((
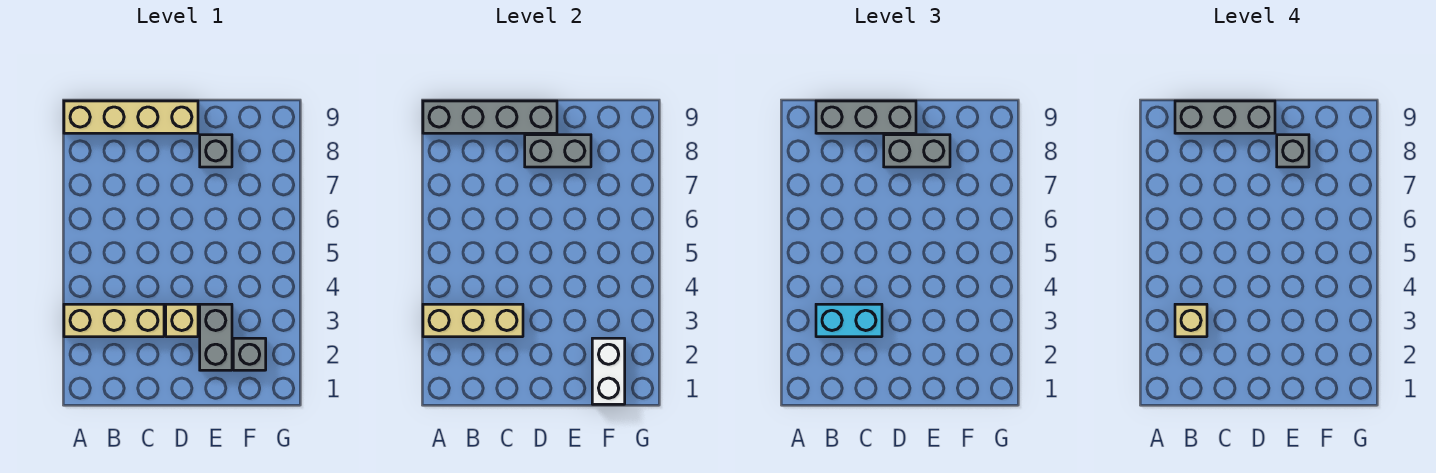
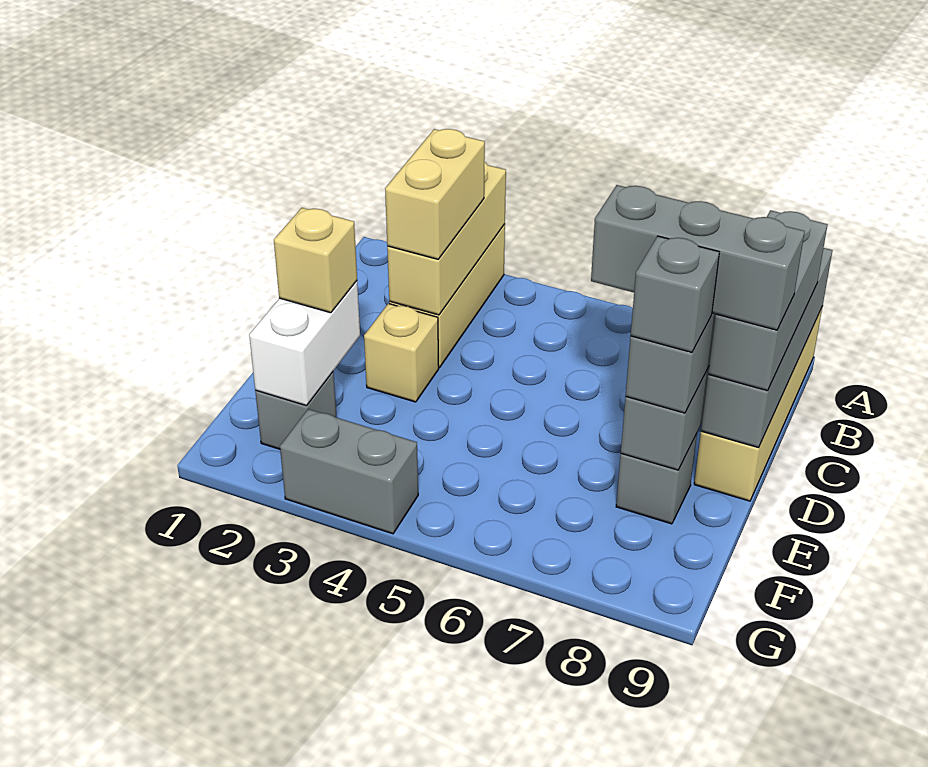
cyan 1x2 brick [816,304,882,337] -> tan 1x2 brick [385,129,485,259]
tan 1x1 brick [1175,304,1207,337] -> tan 1x1 brick moved to [274,208,357,313]
grey 1x3 brick [1175,101,1275,133] -> grey 1x3 brick turned to [591,185,805,330]
grey 1x2 brick [200,304,232,370] -> grey 1x2 brick moved to [280,409,418,534]
white 1x2 brick [592,338,625,404] -> white 1x2 brick turned to [249,281,360,406]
))
* REQUEST *
Could you restate, word for word, every line from the one containing "grey 1x2 brick [200,304,232,370]" through the last line of the records above, and nothing more?

* ANSWER BOX *
grey 1x2 brick [200,304,232,370] -> grey 1x2 brick moved to [280,409,418,534]
white 1x2 brick [592,338,625,404] -> white 1x2 brick turned to [249,281,360,406]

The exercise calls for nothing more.